• WHAT IS EXPECTED
In the listing below, find each line that holds "camera" and list it.
──────── RECORDS FOR THE TASK
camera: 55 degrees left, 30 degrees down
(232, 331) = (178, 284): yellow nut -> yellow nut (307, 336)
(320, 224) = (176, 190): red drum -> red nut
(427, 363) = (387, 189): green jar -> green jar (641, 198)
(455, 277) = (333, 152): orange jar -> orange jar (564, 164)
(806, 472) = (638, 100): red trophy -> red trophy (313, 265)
────────────────
──────── RECORDS FOR THE TASK
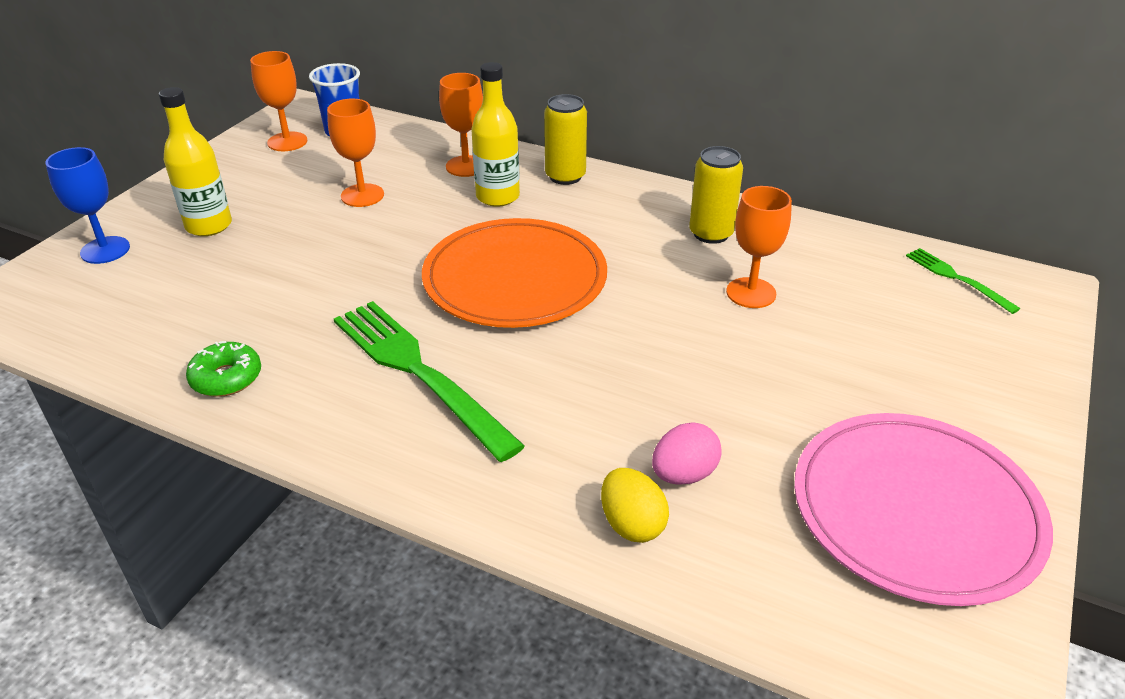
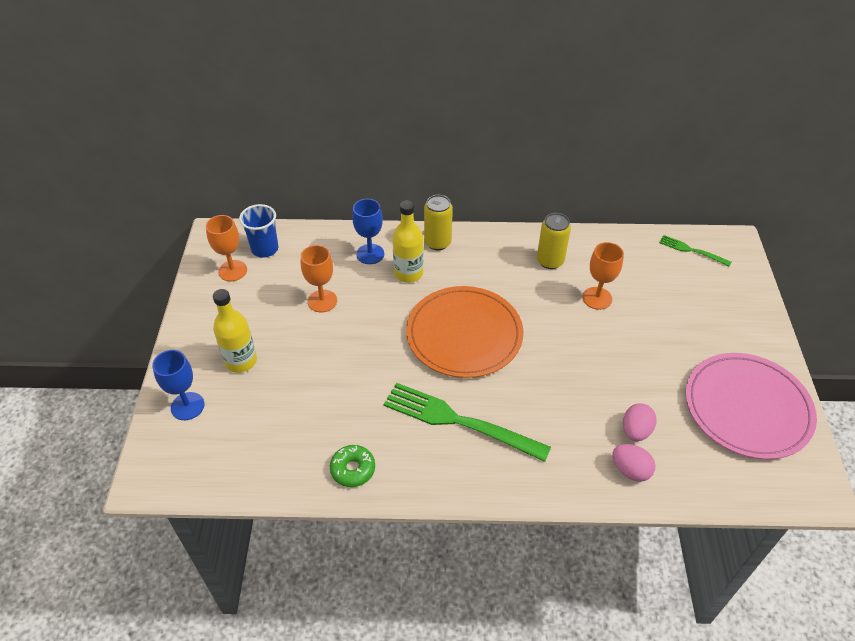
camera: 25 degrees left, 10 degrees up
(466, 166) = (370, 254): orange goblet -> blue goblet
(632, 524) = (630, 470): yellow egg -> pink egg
────────────────
• EXERCISE RESULT
camera: 55 degrees left, 30 degrees down
camera: 25 degrees left, 10 degrees up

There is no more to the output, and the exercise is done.